- Object position data -
:::::

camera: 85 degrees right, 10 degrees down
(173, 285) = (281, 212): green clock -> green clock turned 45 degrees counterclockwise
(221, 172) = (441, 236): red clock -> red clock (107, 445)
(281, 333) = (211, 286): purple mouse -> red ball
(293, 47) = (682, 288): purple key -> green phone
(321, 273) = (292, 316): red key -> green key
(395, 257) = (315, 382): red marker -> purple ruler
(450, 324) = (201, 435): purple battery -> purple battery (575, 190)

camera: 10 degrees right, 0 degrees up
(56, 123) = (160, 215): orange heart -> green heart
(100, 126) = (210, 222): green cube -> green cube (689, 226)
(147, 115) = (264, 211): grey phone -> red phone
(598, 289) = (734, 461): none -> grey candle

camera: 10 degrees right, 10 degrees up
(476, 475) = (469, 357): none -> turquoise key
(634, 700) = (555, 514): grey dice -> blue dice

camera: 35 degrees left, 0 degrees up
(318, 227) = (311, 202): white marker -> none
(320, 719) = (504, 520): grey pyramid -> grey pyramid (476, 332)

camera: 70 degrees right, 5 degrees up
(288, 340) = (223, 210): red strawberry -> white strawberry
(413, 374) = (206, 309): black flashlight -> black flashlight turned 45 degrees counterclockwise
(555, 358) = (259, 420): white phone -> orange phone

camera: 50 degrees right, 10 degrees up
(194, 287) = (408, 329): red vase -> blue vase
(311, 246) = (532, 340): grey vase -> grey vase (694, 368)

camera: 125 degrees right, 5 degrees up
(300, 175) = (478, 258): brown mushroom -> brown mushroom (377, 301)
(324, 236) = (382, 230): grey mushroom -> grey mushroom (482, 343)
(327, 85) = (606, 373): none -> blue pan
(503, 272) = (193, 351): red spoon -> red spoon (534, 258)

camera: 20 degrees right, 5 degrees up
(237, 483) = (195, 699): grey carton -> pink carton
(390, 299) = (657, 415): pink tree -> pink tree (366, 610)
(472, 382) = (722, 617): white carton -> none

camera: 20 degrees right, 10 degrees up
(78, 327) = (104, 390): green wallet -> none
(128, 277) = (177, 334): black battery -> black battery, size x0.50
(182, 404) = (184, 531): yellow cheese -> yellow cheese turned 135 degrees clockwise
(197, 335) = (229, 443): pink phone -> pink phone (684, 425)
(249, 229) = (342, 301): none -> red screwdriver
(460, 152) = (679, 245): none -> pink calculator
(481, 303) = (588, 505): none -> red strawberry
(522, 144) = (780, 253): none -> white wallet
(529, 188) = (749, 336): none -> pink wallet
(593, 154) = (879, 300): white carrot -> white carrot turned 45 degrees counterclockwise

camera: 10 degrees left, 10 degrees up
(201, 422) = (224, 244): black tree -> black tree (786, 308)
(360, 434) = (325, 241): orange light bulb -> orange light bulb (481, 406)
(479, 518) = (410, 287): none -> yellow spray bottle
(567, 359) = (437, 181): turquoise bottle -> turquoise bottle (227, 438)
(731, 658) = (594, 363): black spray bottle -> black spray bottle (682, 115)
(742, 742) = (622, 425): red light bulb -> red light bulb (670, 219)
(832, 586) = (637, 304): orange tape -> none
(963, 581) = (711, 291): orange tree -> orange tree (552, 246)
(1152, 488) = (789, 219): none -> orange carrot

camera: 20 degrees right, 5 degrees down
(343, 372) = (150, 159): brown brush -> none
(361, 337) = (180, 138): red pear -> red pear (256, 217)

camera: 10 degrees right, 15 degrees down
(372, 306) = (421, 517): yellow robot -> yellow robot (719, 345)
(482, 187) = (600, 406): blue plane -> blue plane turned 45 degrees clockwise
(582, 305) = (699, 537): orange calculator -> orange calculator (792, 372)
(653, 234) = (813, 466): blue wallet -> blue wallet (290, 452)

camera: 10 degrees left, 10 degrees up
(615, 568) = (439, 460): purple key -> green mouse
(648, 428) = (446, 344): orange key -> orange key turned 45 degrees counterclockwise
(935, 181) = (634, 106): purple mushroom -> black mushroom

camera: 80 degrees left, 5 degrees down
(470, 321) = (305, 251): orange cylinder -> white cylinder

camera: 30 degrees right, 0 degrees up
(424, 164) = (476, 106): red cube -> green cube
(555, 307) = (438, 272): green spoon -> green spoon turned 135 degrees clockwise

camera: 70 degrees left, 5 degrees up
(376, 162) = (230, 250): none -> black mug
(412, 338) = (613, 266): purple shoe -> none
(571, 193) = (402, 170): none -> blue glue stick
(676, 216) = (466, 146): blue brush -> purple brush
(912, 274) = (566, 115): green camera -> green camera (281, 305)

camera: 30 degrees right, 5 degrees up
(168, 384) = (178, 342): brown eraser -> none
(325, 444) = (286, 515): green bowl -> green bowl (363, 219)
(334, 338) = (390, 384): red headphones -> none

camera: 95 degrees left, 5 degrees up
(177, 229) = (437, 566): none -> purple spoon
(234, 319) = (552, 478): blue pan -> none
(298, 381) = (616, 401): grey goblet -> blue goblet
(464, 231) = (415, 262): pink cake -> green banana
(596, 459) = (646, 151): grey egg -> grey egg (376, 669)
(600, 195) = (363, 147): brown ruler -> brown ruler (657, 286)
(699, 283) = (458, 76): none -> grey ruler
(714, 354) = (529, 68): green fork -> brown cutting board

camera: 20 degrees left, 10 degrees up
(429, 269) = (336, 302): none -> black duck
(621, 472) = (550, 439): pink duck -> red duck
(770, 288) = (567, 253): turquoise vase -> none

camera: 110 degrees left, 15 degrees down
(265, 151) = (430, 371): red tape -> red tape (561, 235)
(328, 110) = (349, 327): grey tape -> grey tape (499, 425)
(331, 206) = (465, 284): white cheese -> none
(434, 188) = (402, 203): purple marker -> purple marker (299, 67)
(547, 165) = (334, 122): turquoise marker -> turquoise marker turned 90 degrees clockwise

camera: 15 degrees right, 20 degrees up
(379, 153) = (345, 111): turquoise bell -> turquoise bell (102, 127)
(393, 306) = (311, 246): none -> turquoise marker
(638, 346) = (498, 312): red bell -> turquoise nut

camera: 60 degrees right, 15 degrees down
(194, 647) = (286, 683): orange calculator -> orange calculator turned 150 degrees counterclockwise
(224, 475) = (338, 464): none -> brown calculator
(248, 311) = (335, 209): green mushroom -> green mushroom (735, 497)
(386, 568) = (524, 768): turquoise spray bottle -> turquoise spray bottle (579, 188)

:::::

- What to produce -
Please work out how many lines in the data include "mushroom"; write that number only.

- Task response -
4